=== Section Start ===

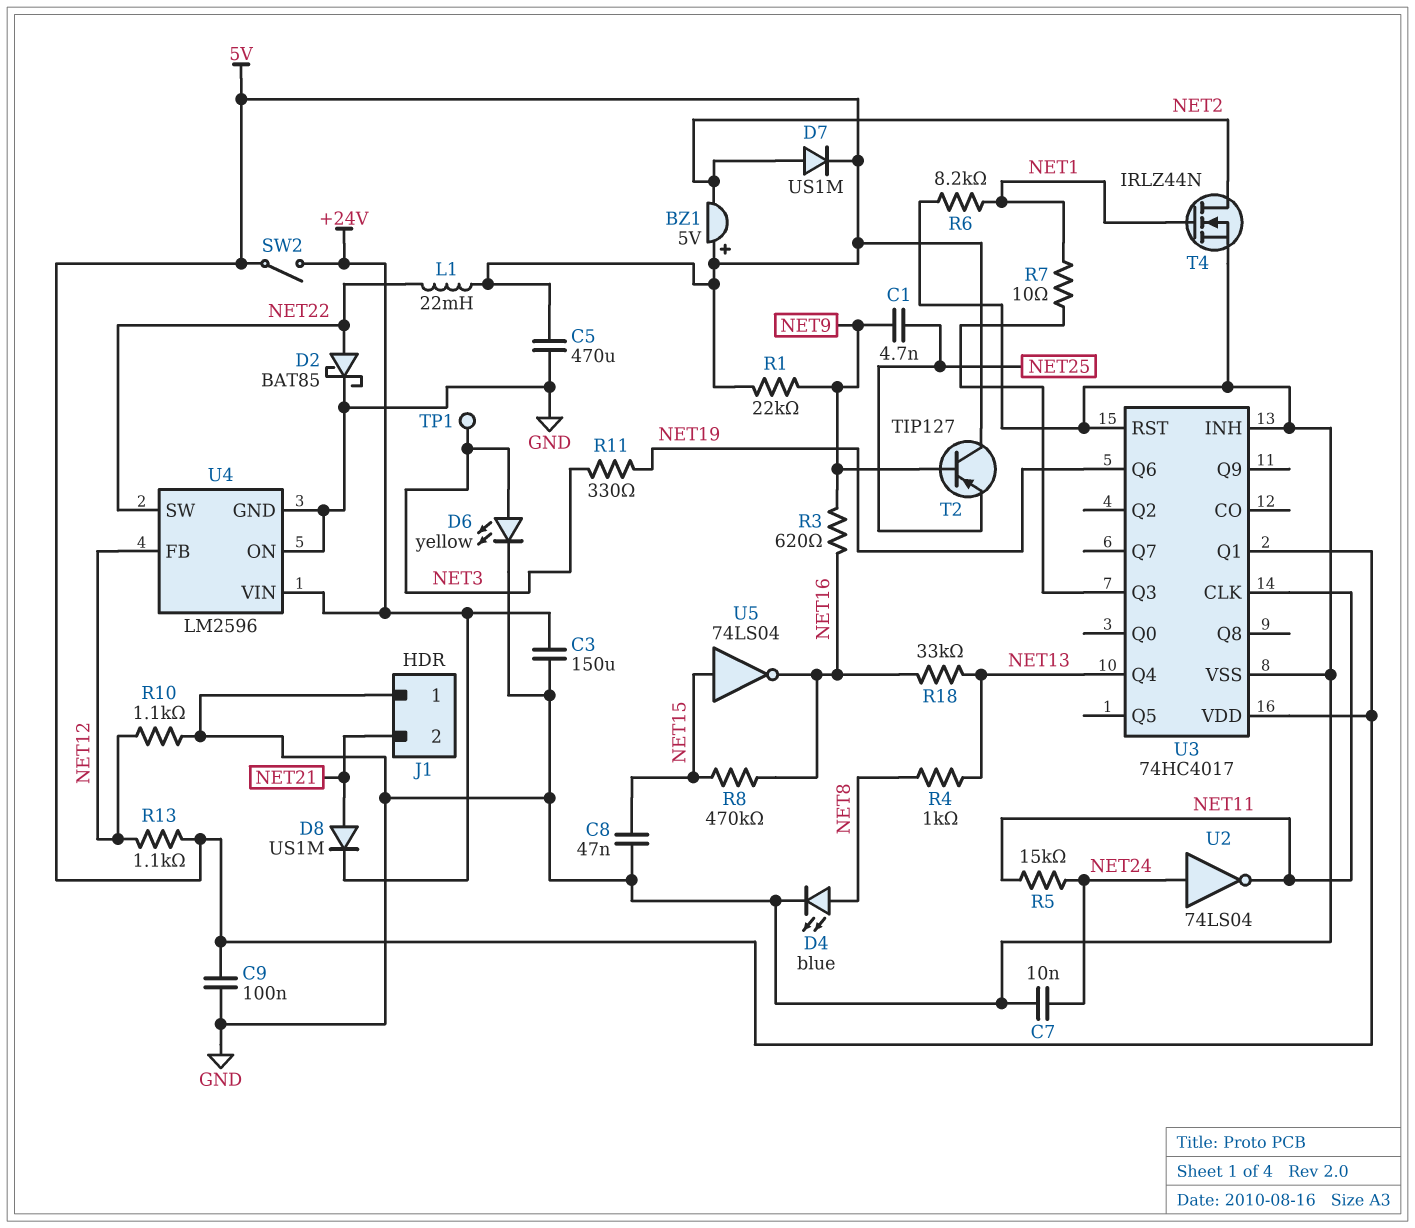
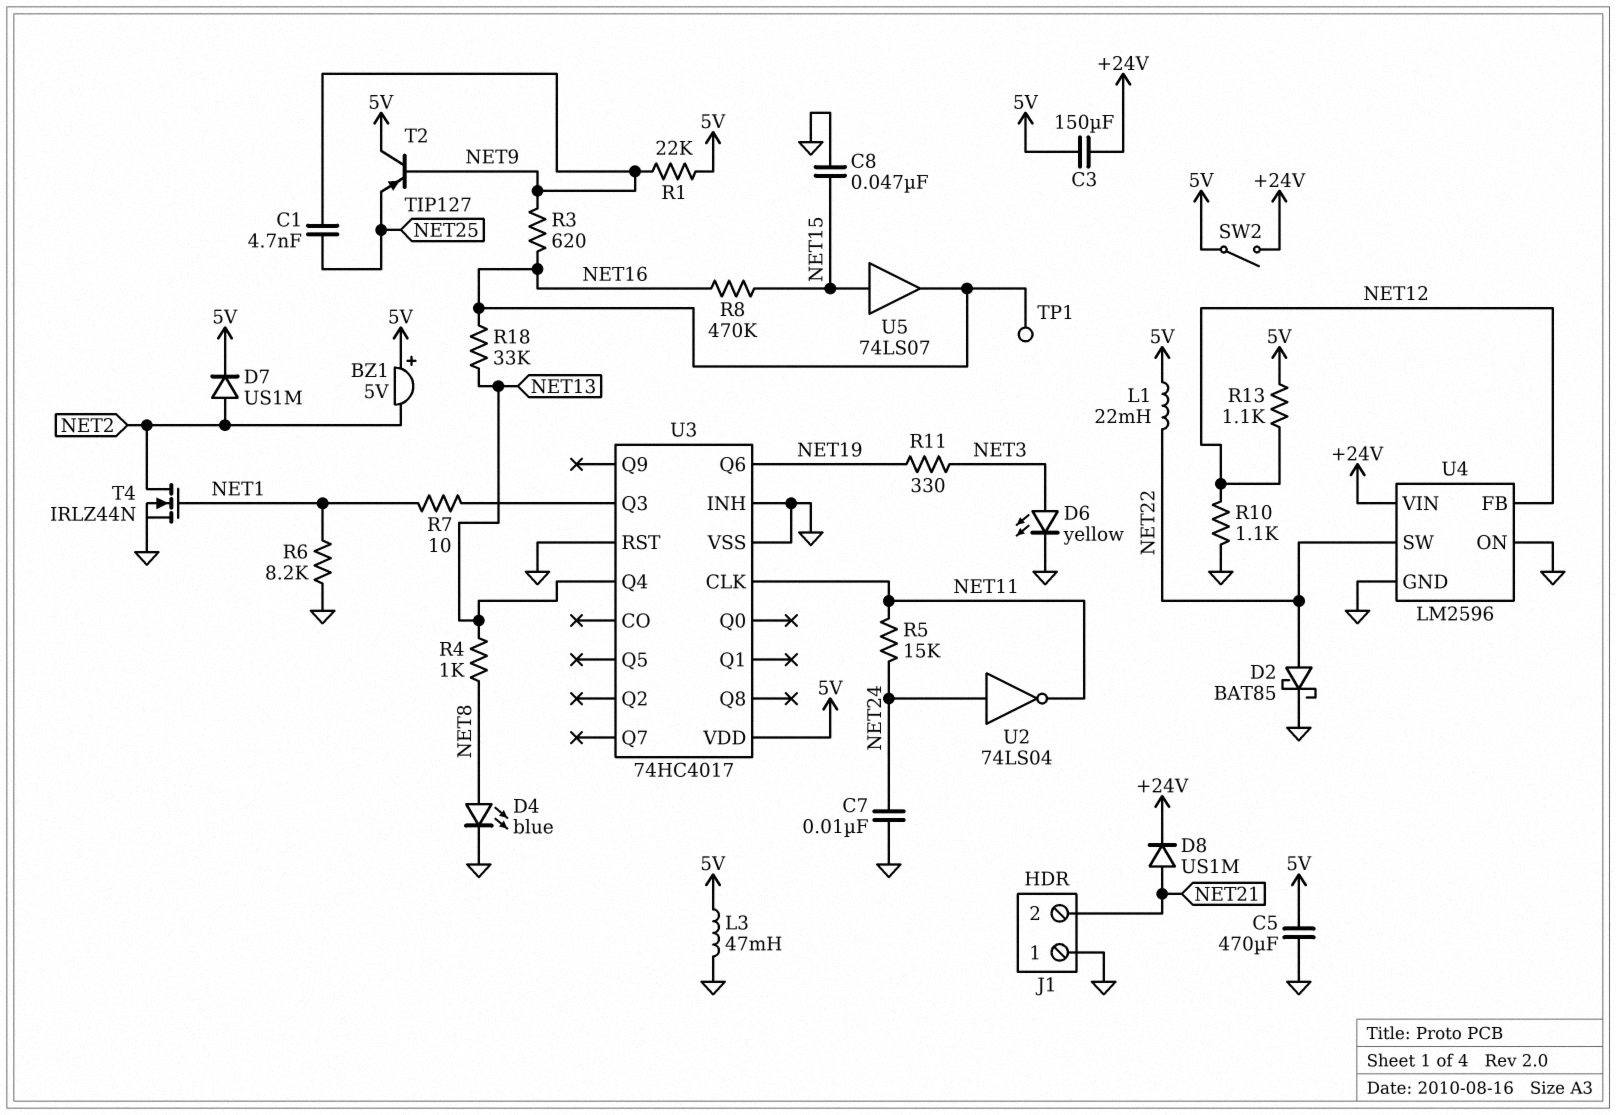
C3: 150uF (+24V, GND) -> 150uF (+24V, 5V)
C9: 100nF (5V, GND) -> none
L3: none -> 47mH (5V, GND)
TP1: test point (NET3) -> test point (NET16)
U3 pin Q1: 5V -> none
U5: NOT 74LS04 (in NET15, out NET16) -> buffer 74LS07 (in NET15, out NET16)

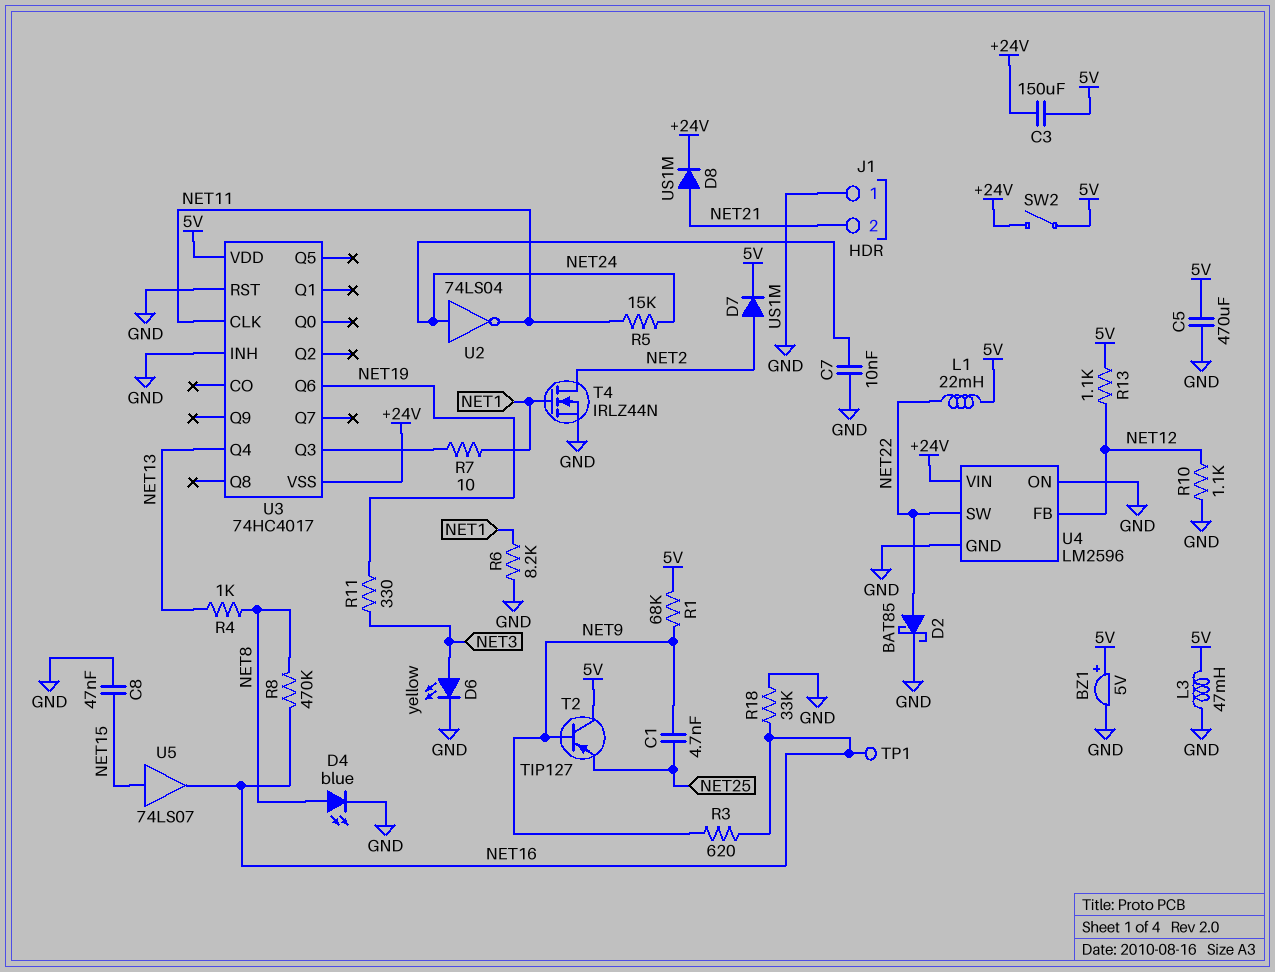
BZ1: buzzer 5V (plus 5V, minus NET2) -> buzzer 5V (plus 5V, minus GND)
R1: 22k (5V, NET9) -> 68k (5V, NET9)
R8: 470k (NET15, NET16) -> 470k (NET8, NET16)
R18: 33k (NET13, NET16) -> 33k (GND, NET16)
U3 pin VSS: GND -> +24V

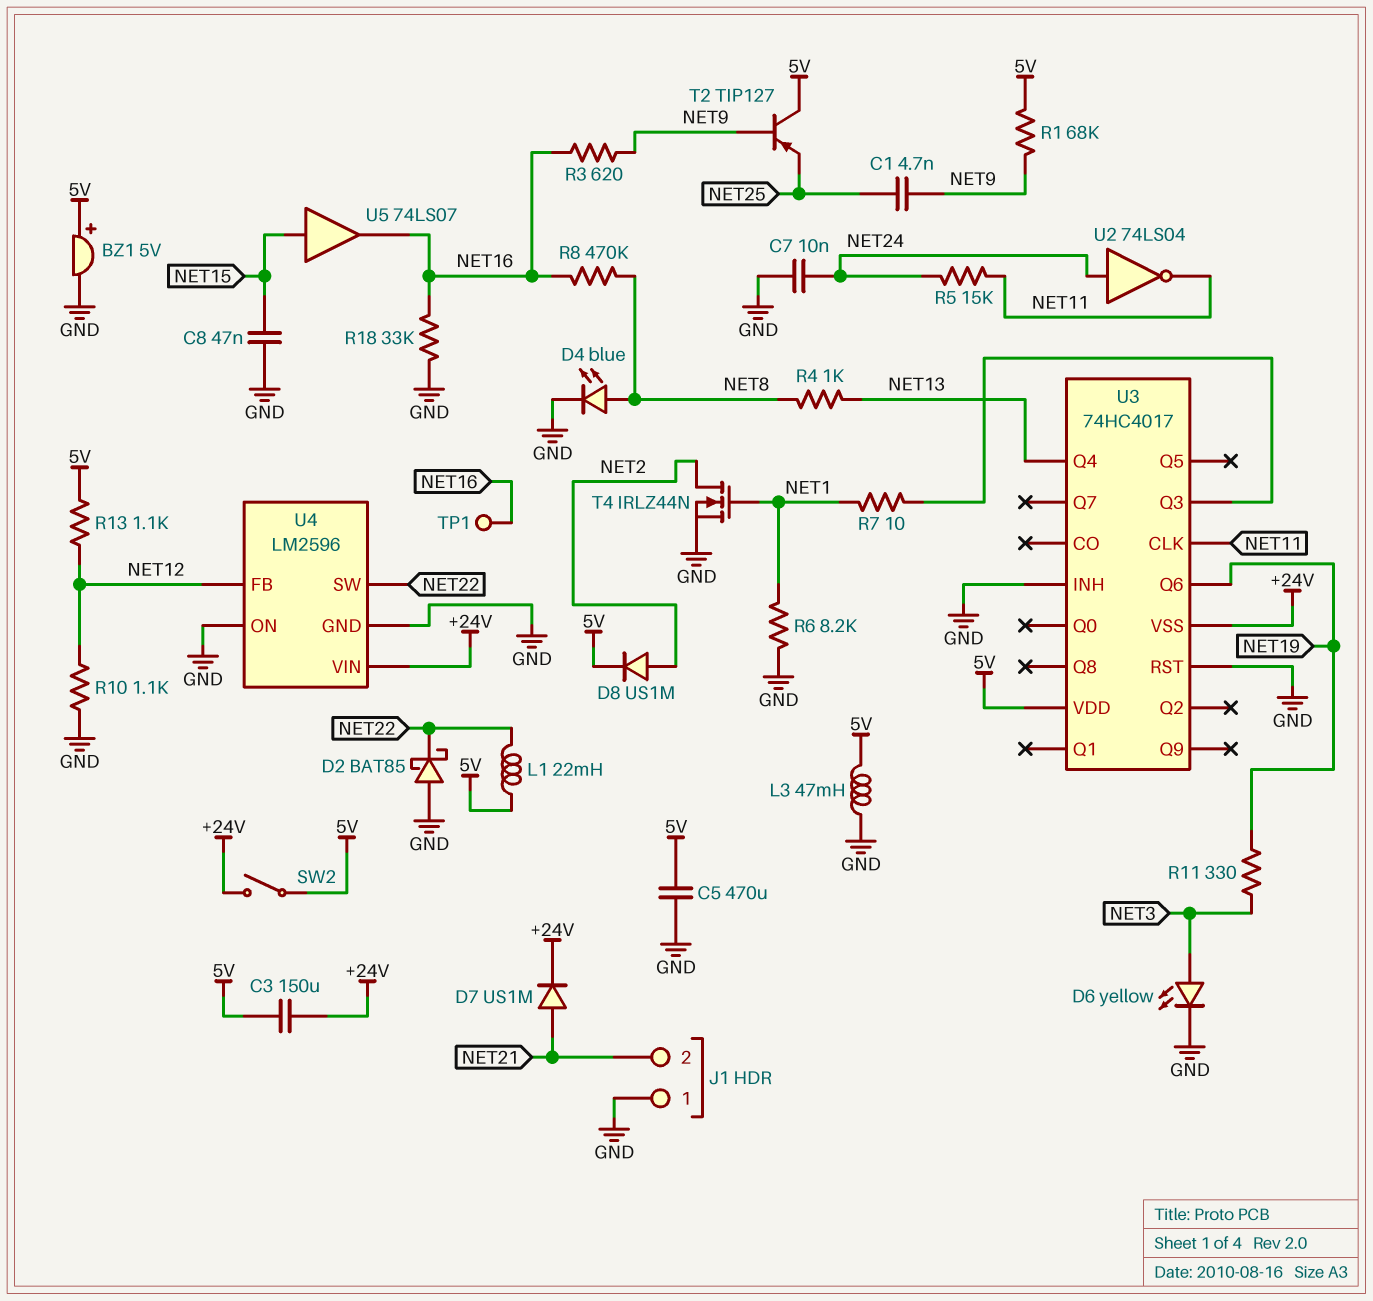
D2: schottky BAT85 (A NET22, K GND) -> schottky BAT85 (A GND, K NET22)
D7: diode US1M (A NET2, K 5V) -> diode US1M (A NET21, K +24V)
D8: diode US1M (A NET21, K +24V) -> diode US1M (A NET2, K 5V)

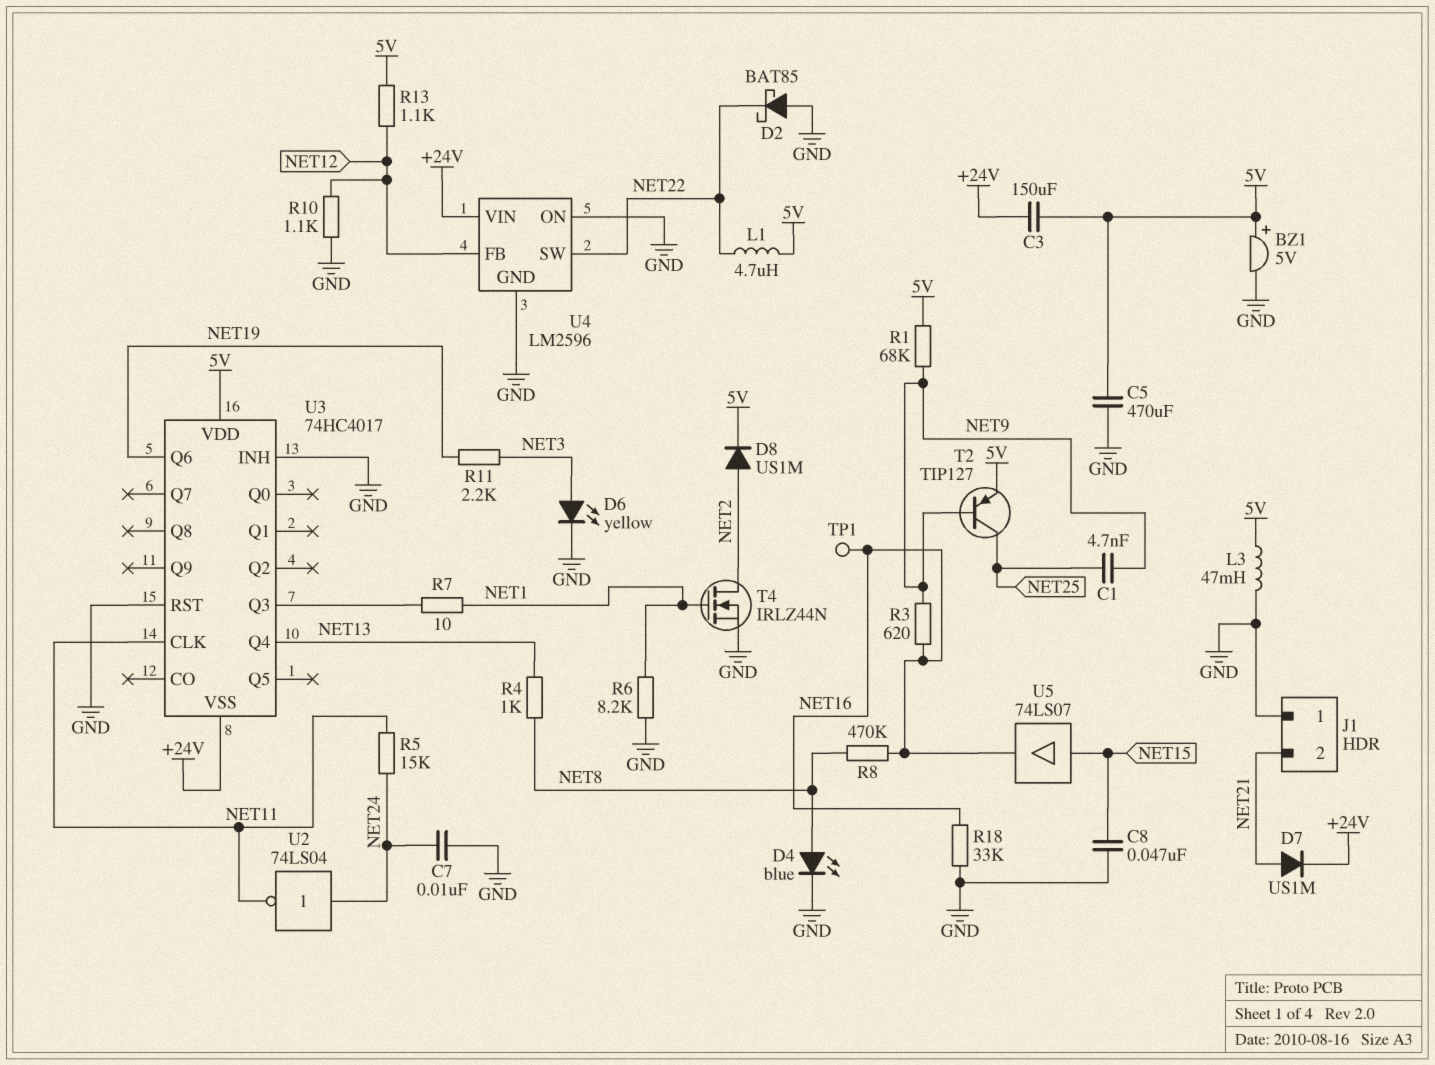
L1: 22mH (5V, NET22) -> 4.7uH (5V, NET22)
R11: 330 (NET3, NET19) -> 2.2k (NET3, NET19)
SW2: switch (+24V, 5V) -> none
T2: PNP TIP127 (B NET9, C 5V, E NET25) -> PNP TIP127 (B NET9, C NET25, E 5V)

=== Section End ===

» **What is needed**
When a line in the material above holds the word "diode", copy that line.

» **Output below**
D7: diode US1M (A NET2, K 5V) -> diode US1M (A NET21, K +24V)
D8: diode US1M (A NET21, K +24V) -> diode US1M (A NET2, K 5V)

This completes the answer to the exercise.